--- EXERCISE DATA Enclosed Below ---

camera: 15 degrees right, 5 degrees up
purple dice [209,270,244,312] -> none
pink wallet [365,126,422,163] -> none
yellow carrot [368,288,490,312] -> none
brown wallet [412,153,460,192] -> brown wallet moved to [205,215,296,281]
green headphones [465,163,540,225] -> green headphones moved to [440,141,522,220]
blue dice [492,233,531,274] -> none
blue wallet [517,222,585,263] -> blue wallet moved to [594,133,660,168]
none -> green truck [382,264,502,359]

--- End of Enclosed EXERCISE DATA ---

### INSTRUCTIONS TO FOLLOW
When you reach the end of the data, write every line out again verbatim.

### ANSWER SECTION
camera: 15 degrees right, 5 degrees up
purple dice [209,270,244,312] -> none
pink wallet [365,126,422,163] -> none
yellow carrot [368,288,490,312] -> none
brown wallet [412,153,460,192] -> brown wallet moved to [205,215,296,281]
green headphones [465,163,540,225] -> green headphones moved to [440,141,522,220]
blue dice [492,233,531,274] -> none
blue wallet [517,222,585,263] -> blue wallet moved to [594,133,660,168]
none -> green truck [382,264,502,359]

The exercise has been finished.